Task directions: Your response to the data below should hold nothing except the lines from the one containing "BARO pin SCL: D5 -> D1" down to the one containing "TOF3 pin SDA: none -> D4", reproduced exactly and without pictures.

- - - -

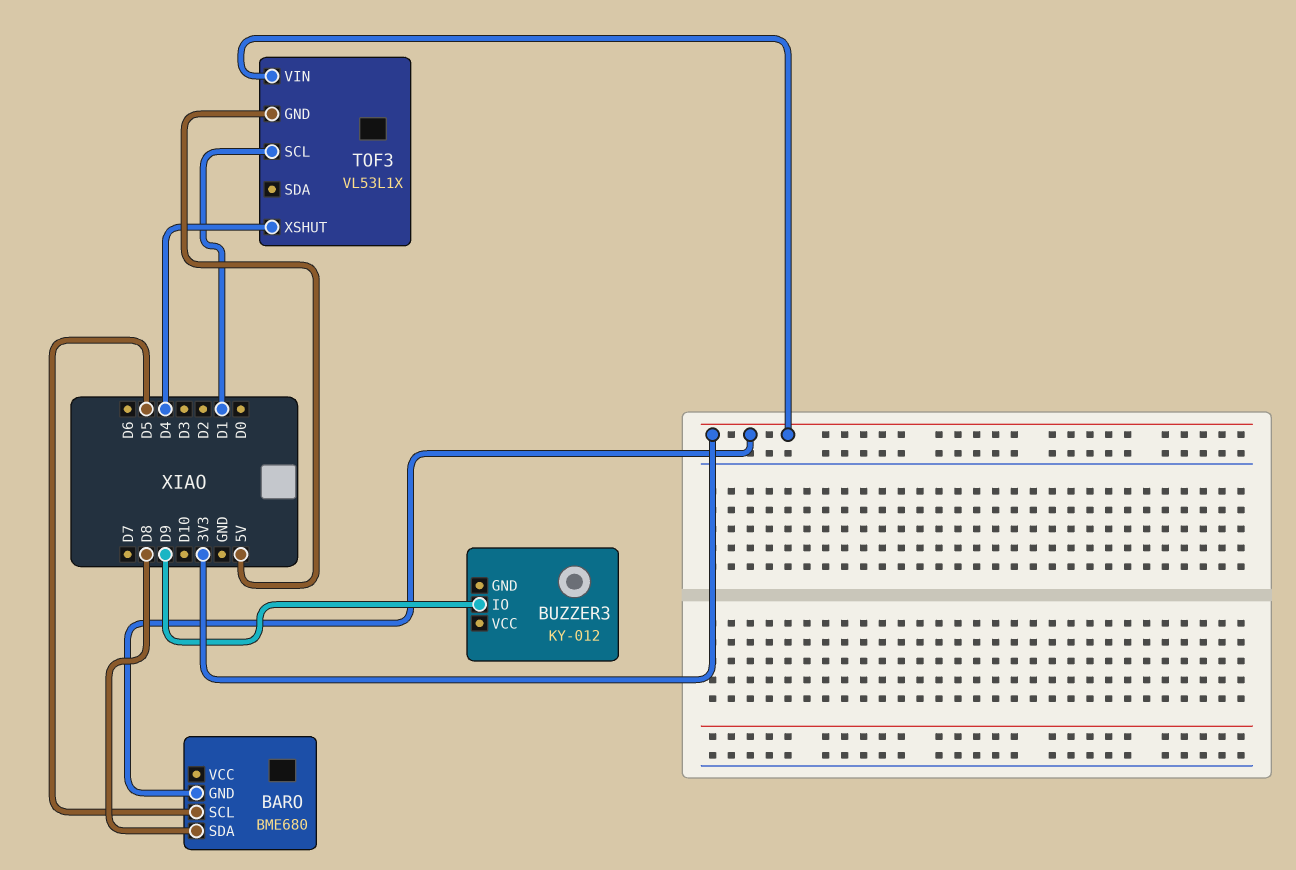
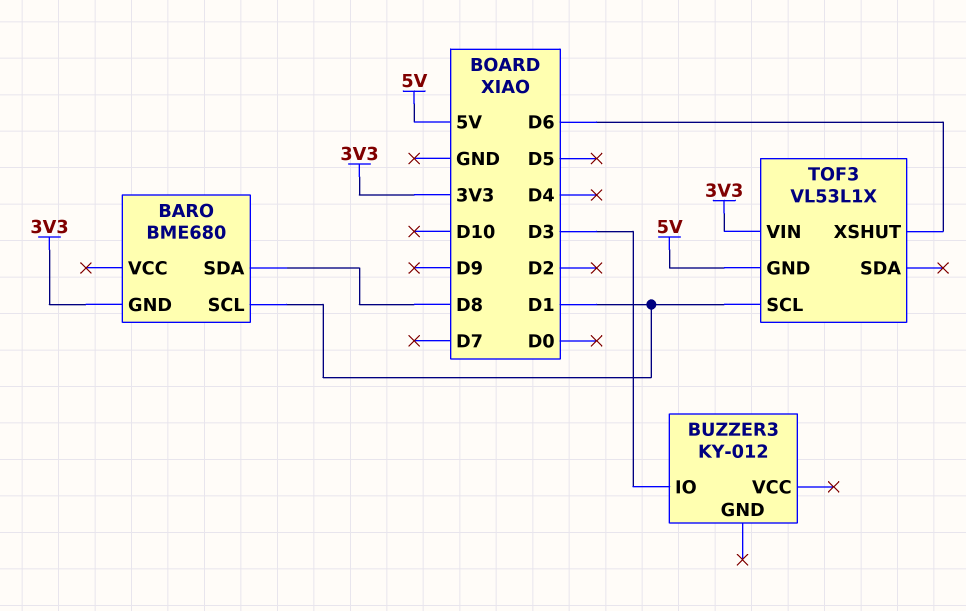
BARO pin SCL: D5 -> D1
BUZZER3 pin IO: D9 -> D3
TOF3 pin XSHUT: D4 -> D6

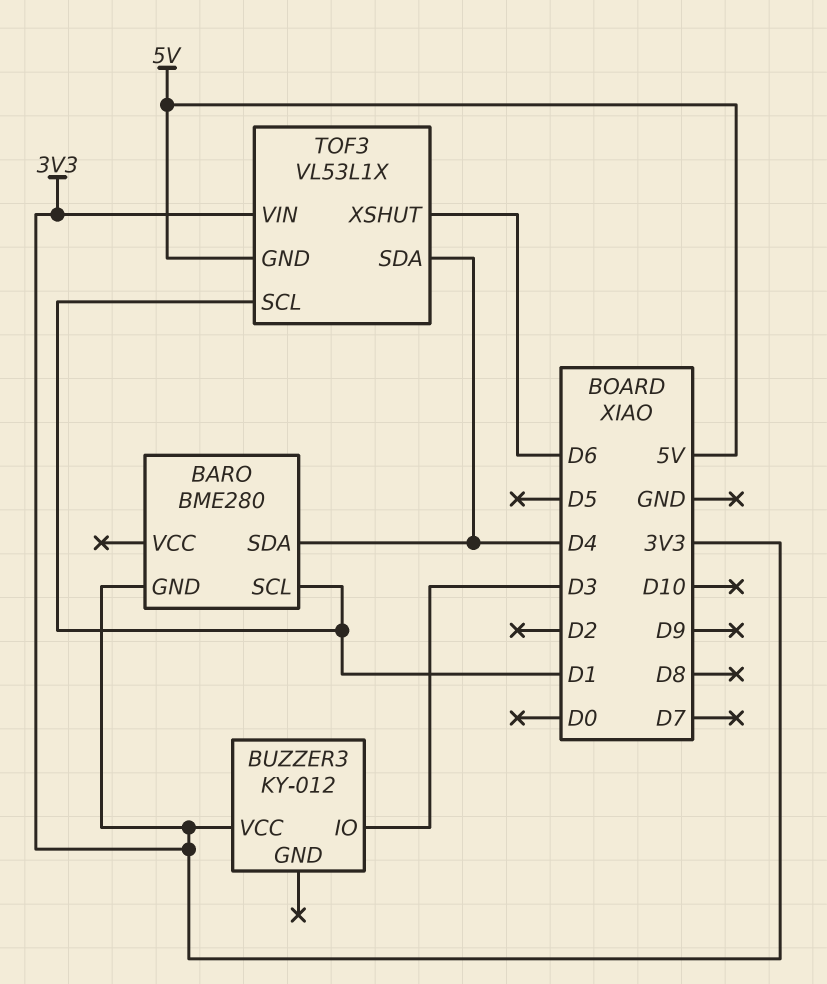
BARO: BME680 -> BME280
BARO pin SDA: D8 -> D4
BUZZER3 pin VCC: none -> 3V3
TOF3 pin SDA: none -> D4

- - - -

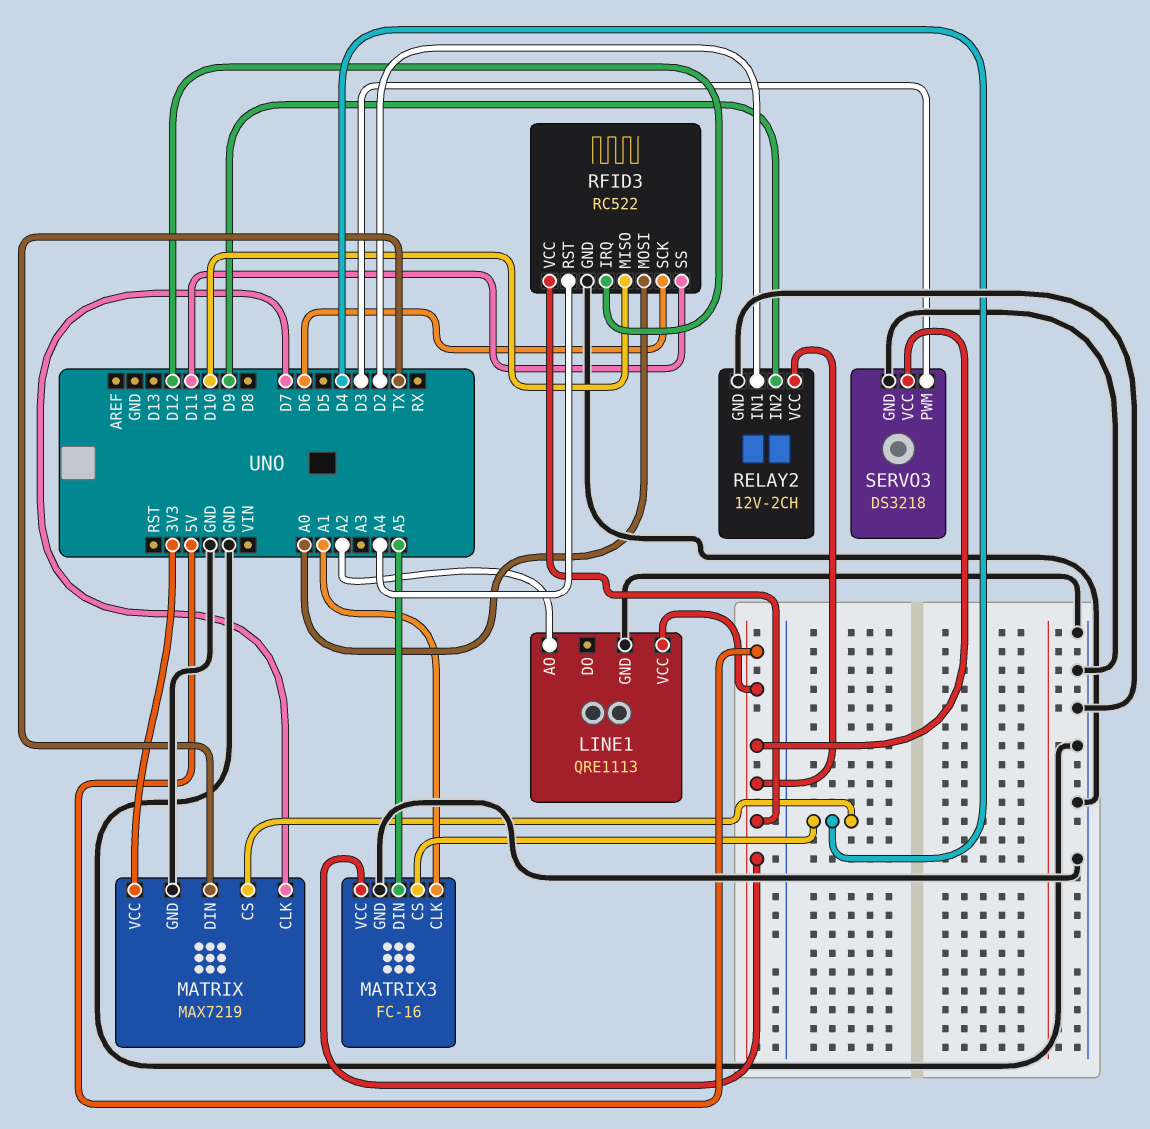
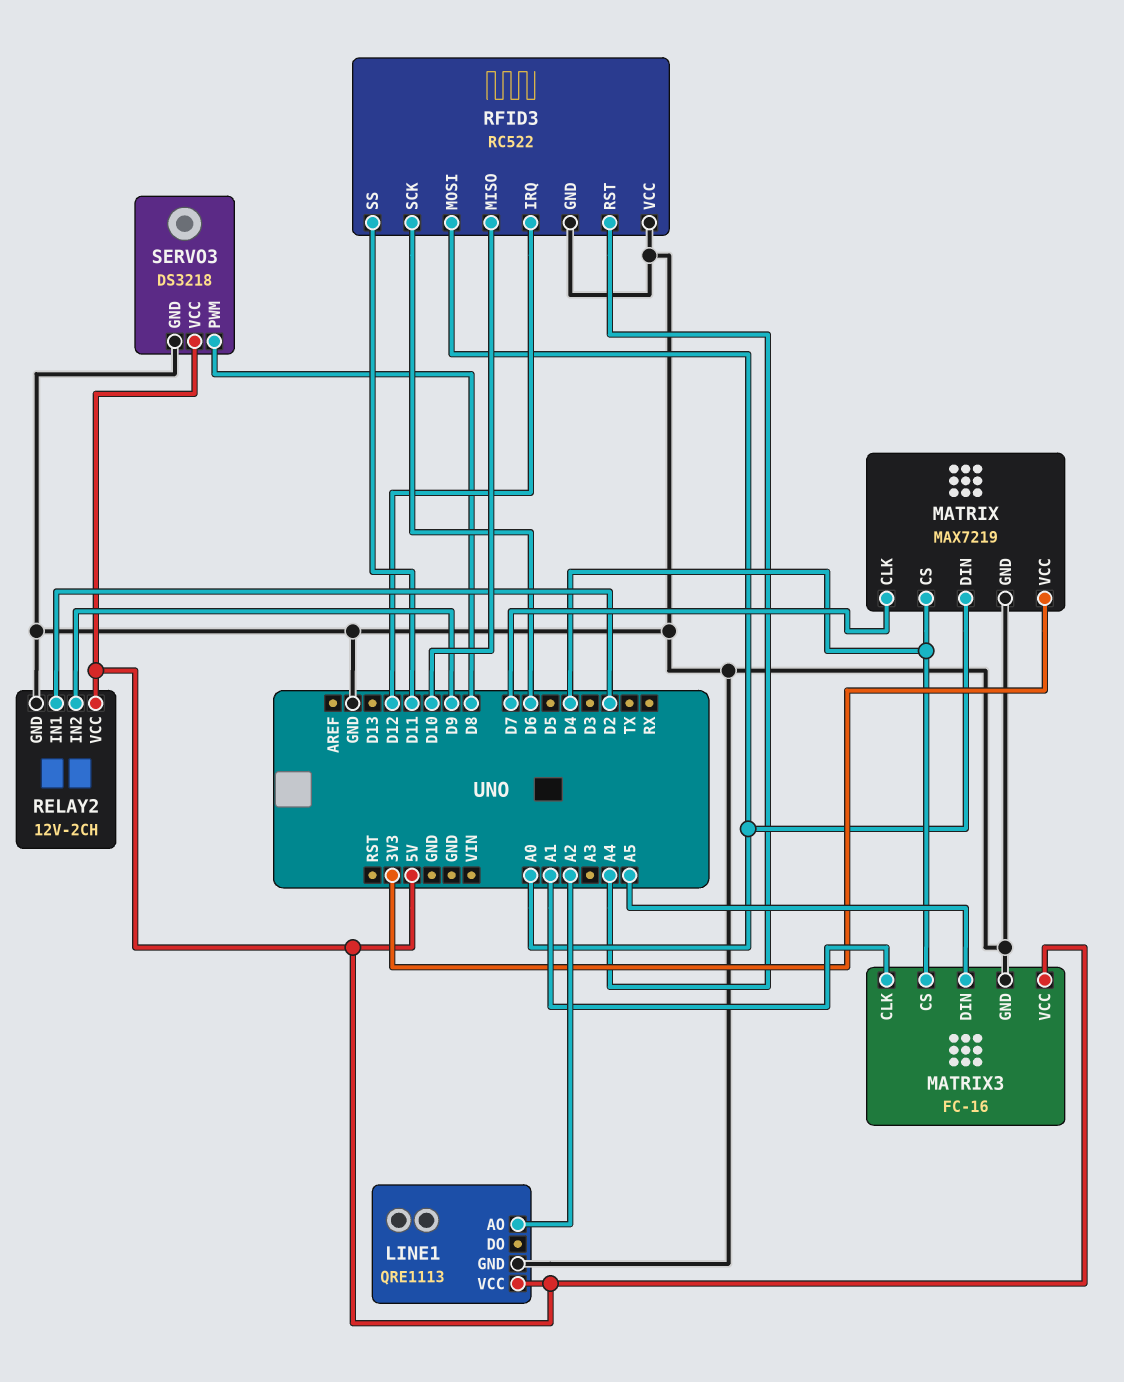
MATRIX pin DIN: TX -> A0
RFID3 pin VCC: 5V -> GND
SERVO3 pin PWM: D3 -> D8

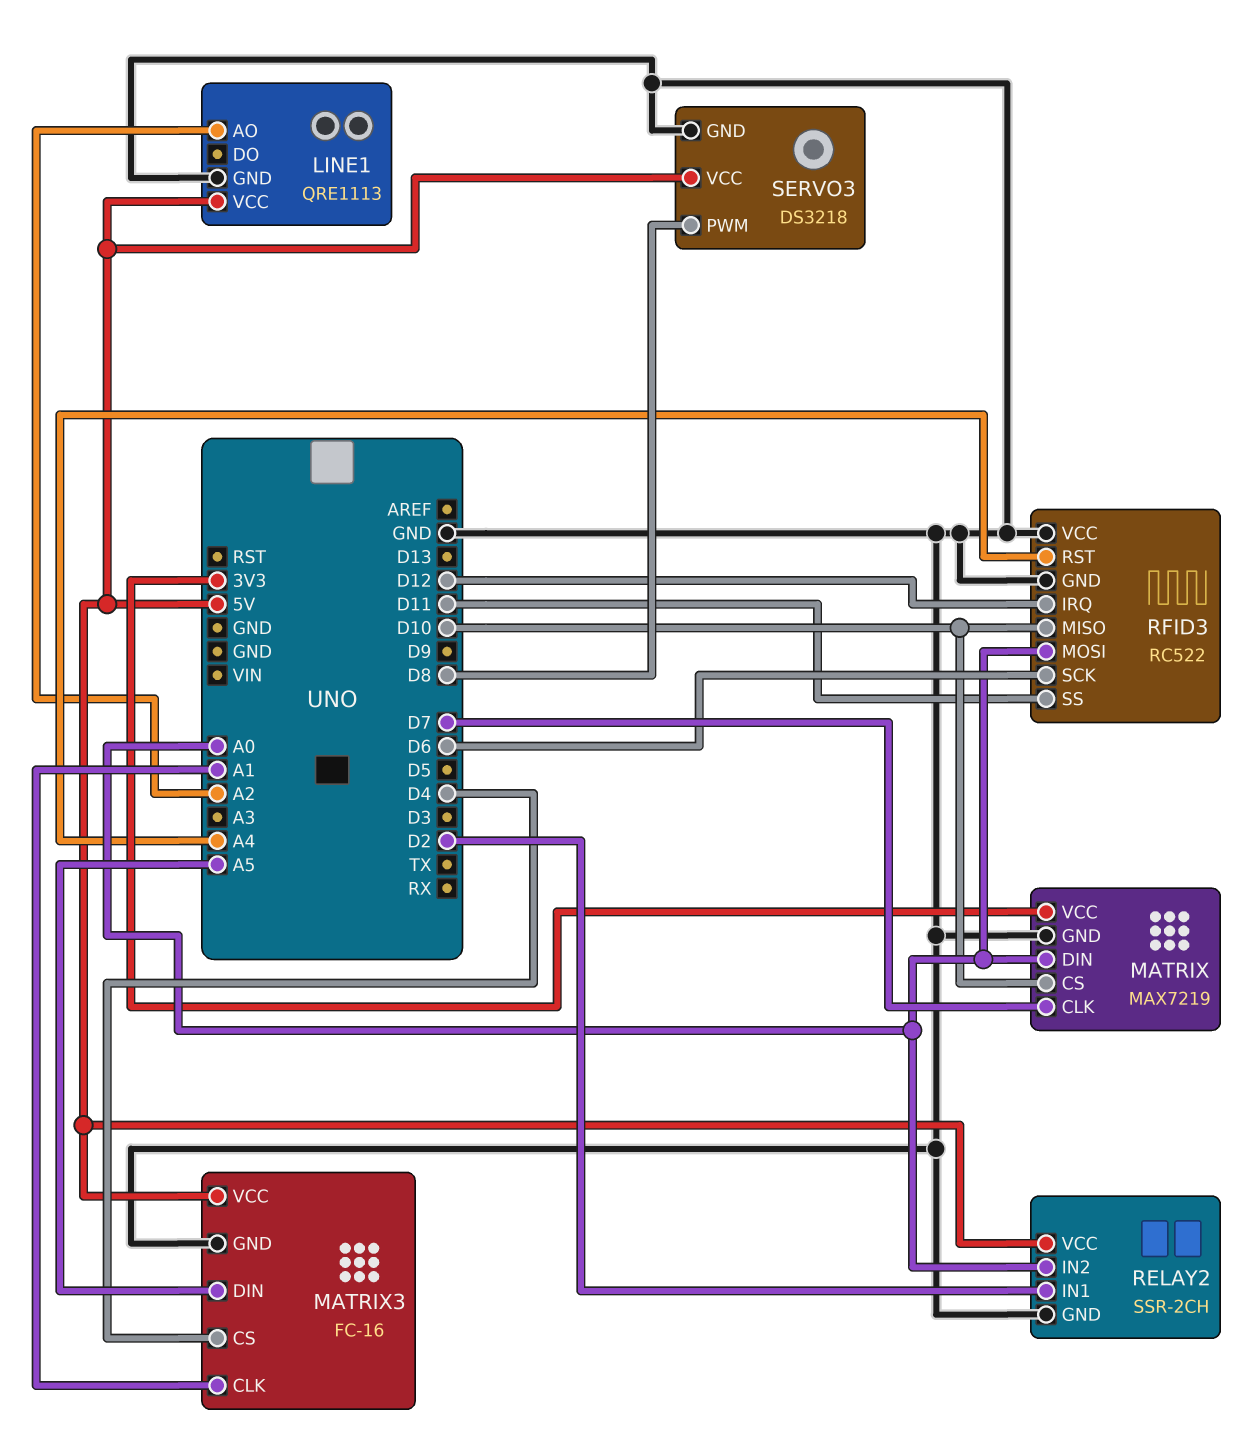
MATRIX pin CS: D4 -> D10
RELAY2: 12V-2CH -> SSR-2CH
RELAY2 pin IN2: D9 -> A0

- - - -

Answer space:
BARO pin SCL: D5 -> D1
BUZZER3 pin IO: D9 -> D3
TOF3 pin XSHUT: D4 -> D6

BARO: BME680 -> BME280
BARO pin SDA: D8 -> D4
BUZZER3 pin VCC: none -> 3V3
TOF3 pin SDA: none -> D4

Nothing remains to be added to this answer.